# YOUR OBJECTIVE
Print the lines that run from the line with "red semicircle: (556, 766)" to the line with "yellow square: (454, 1011)", keeping both end lines, exactly as they appear in the entries below, and nothing else.

(Beginning of EXTRACTED RECORDS)

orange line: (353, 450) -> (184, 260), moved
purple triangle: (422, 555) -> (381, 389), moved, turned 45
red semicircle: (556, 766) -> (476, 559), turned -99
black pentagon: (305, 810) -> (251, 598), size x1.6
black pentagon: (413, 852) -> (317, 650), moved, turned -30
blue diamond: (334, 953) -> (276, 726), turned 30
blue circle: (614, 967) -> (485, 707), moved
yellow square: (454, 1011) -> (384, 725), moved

(End of EXTRACTED RECORDS)
(Beginning of EXTRACTED RECORDS)

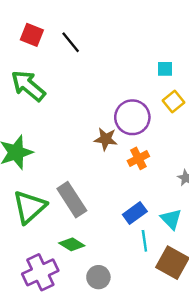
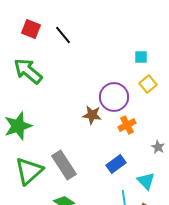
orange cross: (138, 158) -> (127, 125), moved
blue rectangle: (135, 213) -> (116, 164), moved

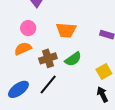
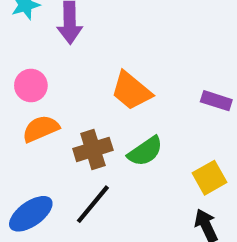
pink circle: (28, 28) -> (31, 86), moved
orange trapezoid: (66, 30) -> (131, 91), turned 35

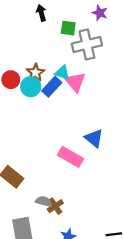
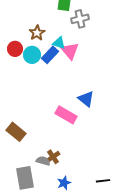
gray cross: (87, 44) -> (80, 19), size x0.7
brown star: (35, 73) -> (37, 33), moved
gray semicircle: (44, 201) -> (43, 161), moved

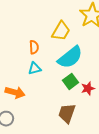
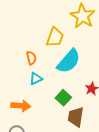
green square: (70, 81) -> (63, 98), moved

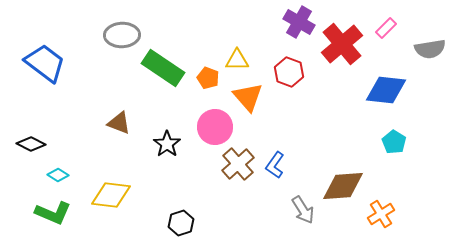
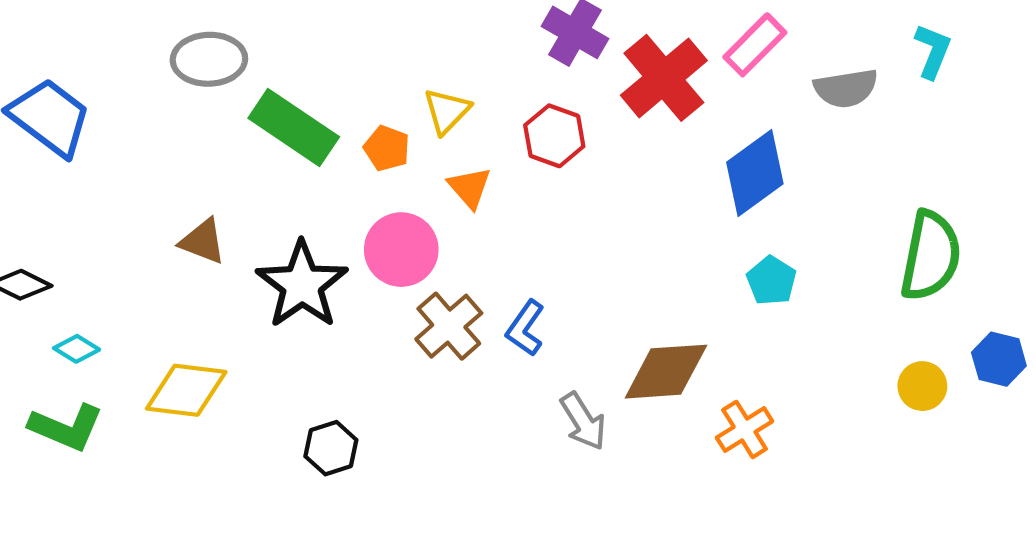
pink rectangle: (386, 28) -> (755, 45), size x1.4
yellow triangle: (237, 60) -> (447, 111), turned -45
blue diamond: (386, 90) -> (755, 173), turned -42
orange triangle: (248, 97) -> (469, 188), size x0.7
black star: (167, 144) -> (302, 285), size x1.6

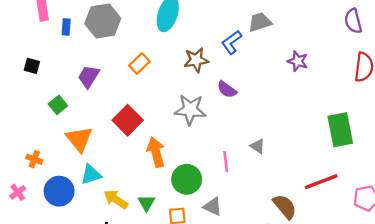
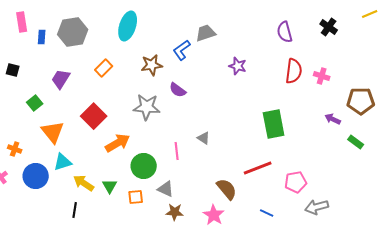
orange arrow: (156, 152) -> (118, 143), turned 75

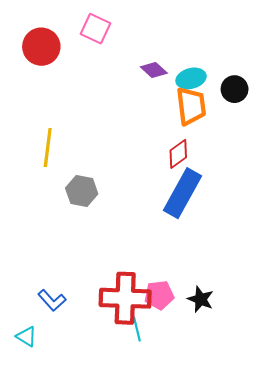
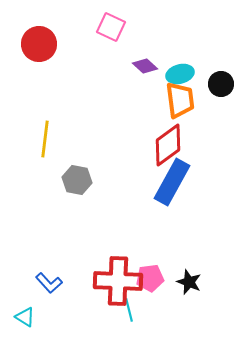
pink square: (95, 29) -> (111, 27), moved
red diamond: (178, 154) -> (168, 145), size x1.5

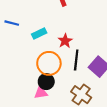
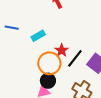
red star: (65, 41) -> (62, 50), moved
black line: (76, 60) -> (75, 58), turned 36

(End of EXTRACTED RECORDS)
(Beginning of EXTRACTED RECORDS)

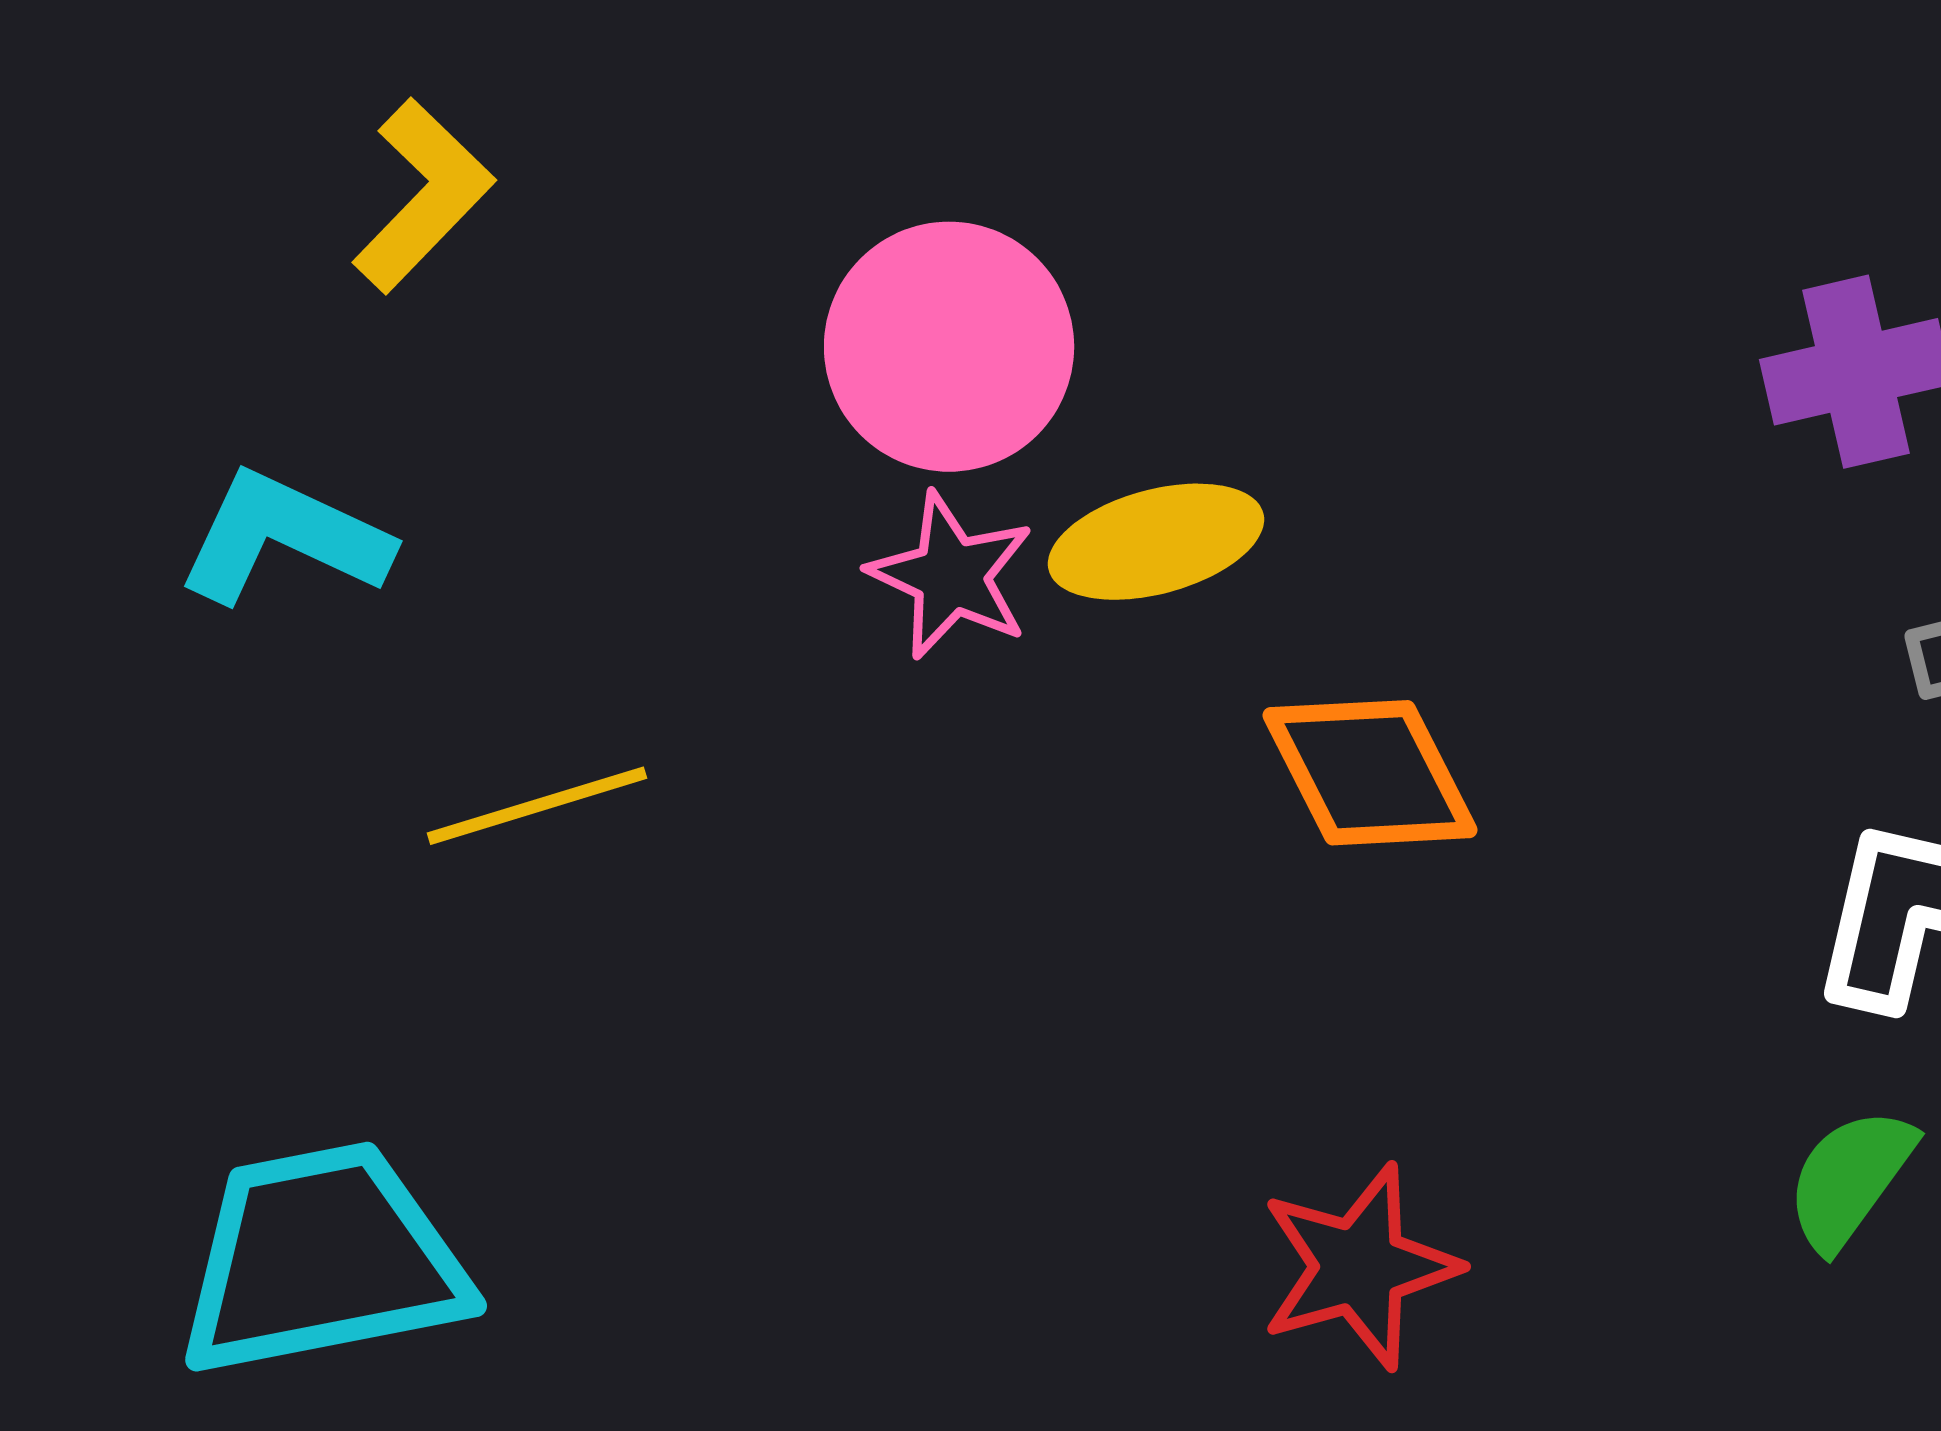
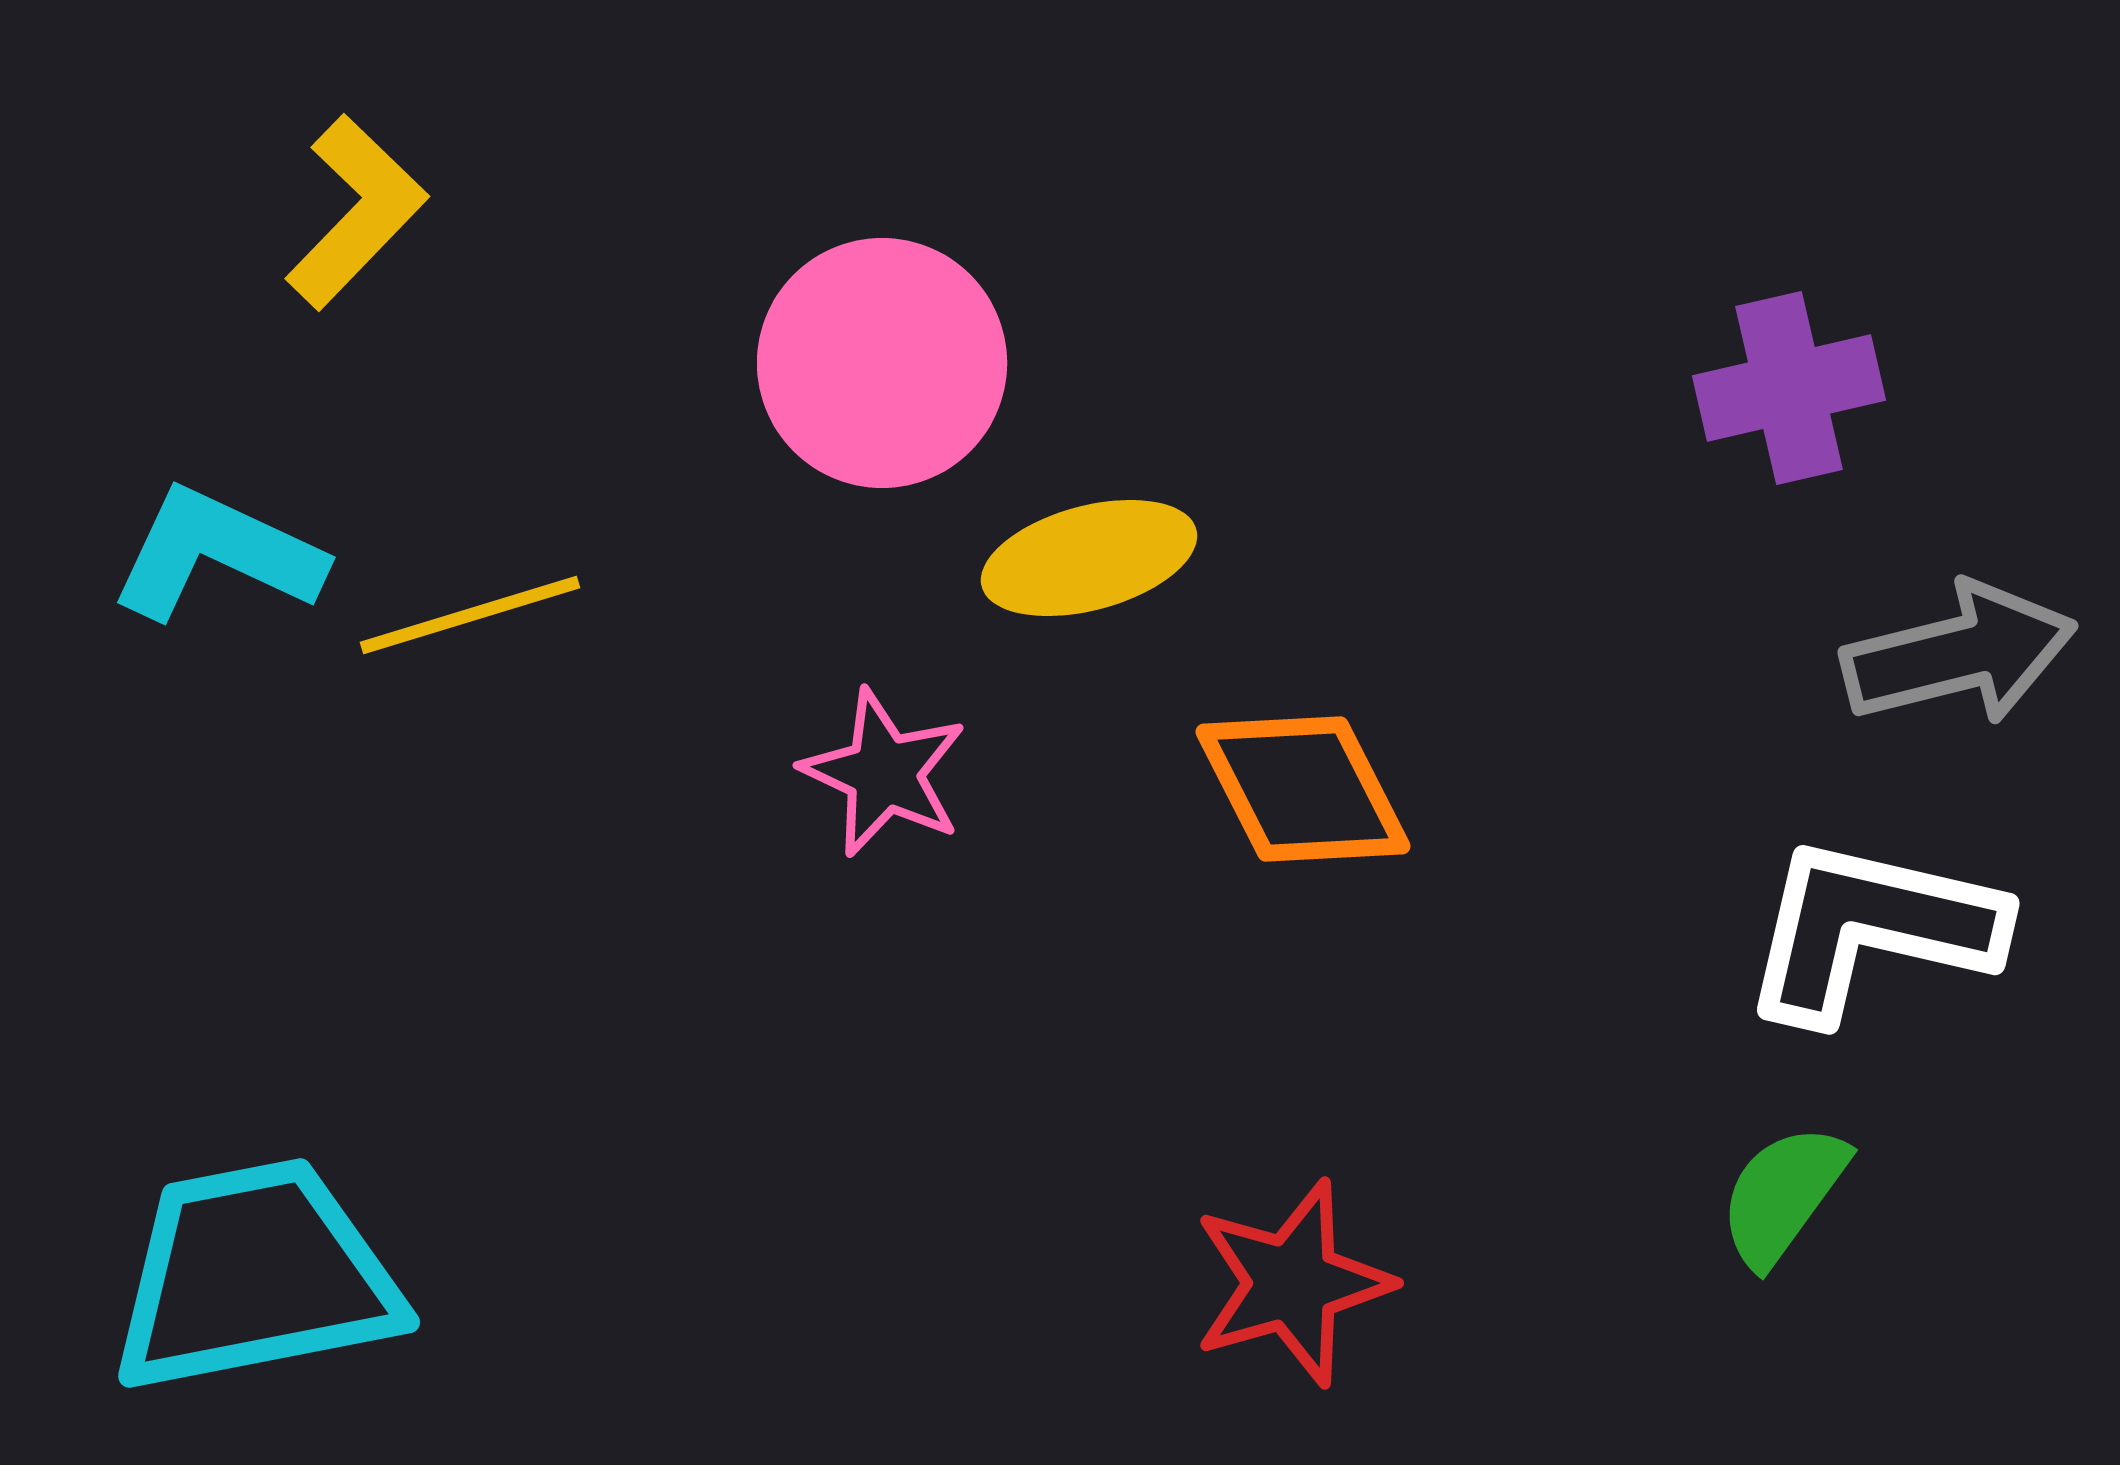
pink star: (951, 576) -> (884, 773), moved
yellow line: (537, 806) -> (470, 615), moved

(End of EXTRACTED RECORDS)

# ANSWER AREA
red semicircle: (556, 766) -> (476, 559), turned -99
black pentagon: (305, 810) -> (251, 598), size x1.6
black pentagon: (413, 852) -> (317, 650), moved, turned -30
blue diamond: (334, 953) -> (276, 726), turned 30
blue circle: (614, 967) -> (485, 707), moved
yellow square: (454, 1011) -> (384, 725), moved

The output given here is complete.